→ **Problem requirements**: Search each line below for "Dark", then return the lines where it appears.

→ **Exercise data**:
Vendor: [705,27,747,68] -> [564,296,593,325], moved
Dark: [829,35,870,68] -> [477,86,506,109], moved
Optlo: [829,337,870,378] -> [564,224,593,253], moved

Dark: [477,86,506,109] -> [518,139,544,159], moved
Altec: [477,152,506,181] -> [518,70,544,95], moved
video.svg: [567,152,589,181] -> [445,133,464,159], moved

→ **Response area**:
Dark: [829,35,870,68] -> [477,86,506,109], moved
Dark: [477,86,506,109] -> [518,139,544,159], moved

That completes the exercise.